**Task description**
From the line with "cyan circle at (76, 157): moved 2 px left" to the line with "yellow cross: moved 5 px left, 3 px up", output every line below exactly, both ends included. Skip the pictures.

**Records for the exercise**

---

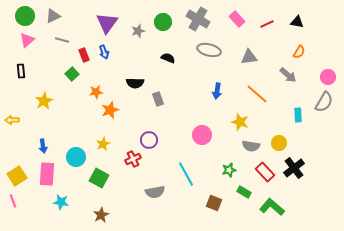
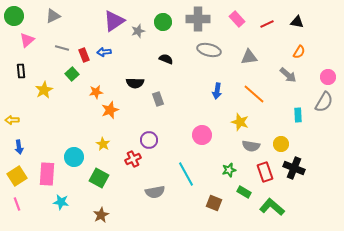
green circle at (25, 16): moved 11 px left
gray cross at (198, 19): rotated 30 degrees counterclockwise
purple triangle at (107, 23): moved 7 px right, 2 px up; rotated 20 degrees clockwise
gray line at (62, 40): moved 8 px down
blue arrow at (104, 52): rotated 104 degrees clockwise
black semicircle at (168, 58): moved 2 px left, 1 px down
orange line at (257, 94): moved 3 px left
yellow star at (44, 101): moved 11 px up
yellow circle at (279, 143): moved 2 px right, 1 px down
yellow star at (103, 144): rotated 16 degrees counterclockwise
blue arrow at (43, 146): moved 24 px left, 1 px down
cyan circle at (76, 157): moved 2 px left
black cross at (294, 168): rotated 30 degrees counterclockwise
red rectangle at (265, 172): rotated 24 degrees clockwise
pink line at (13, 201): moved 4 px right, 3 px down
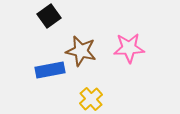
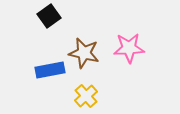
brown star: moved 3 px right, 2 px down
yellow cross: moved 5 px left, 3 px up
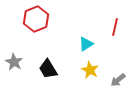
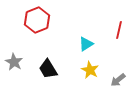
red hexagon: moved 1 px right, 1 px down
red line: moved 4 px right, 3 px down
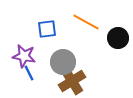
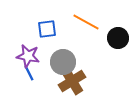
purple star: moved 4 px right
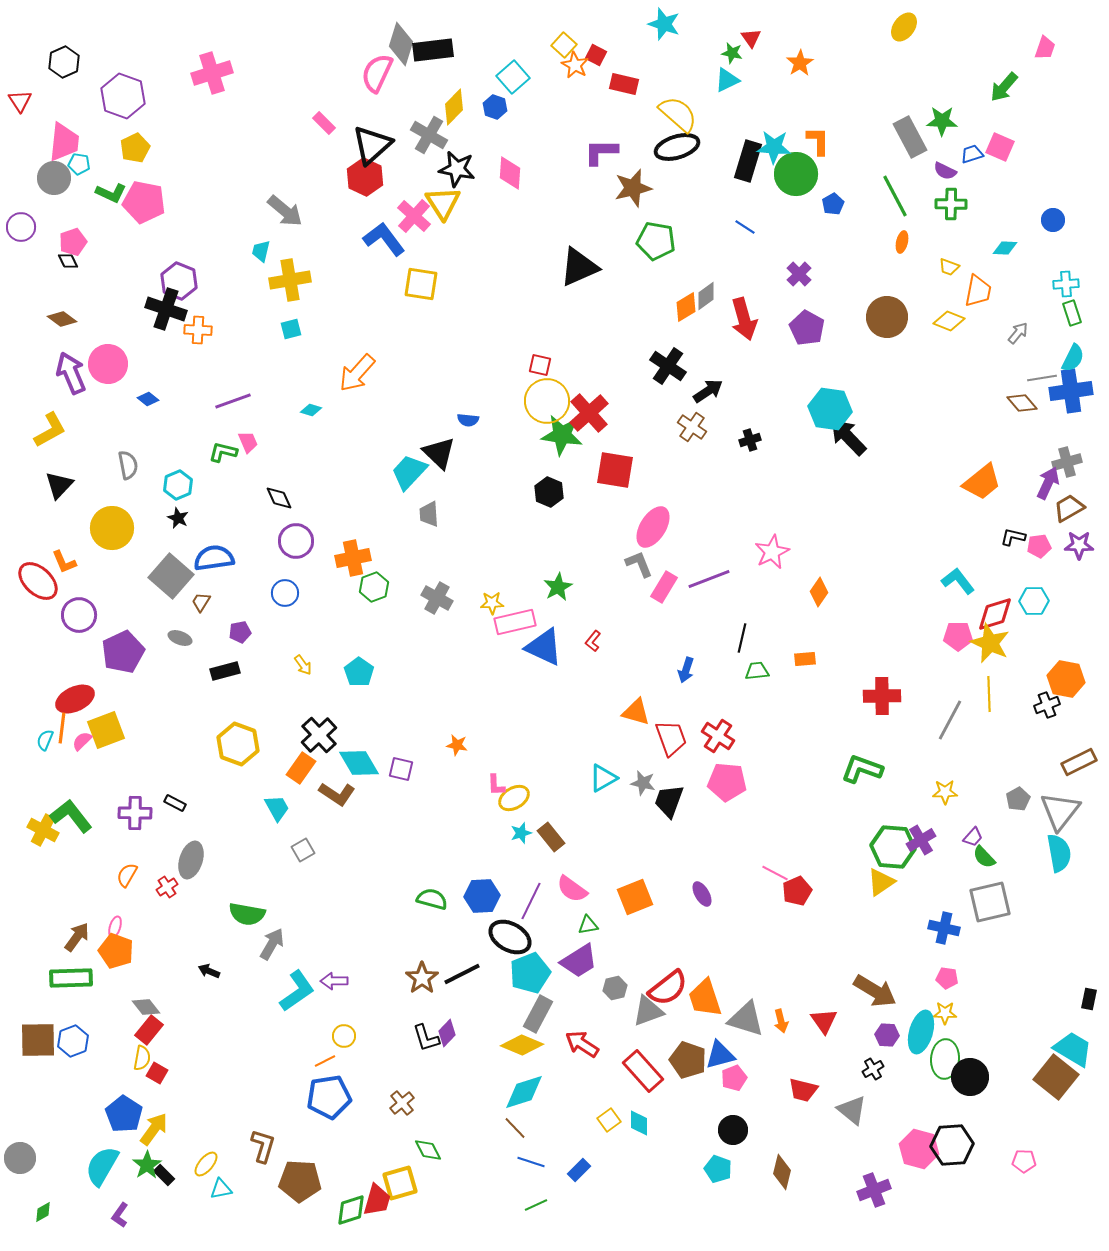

---

**Reply to the task**
cyan circle at (76, 157): moved 2 px left
black cross at (294, 168): rotated 30 degrees counterclockwise
red rectangle at (265, 172): rotated 24 degrees clockwise
pink line at (13, 201): moved 4 px right, 3 px down
brown star: moved 3 px right, 2 px down
yellow cross: moved 5 px left, 3 px up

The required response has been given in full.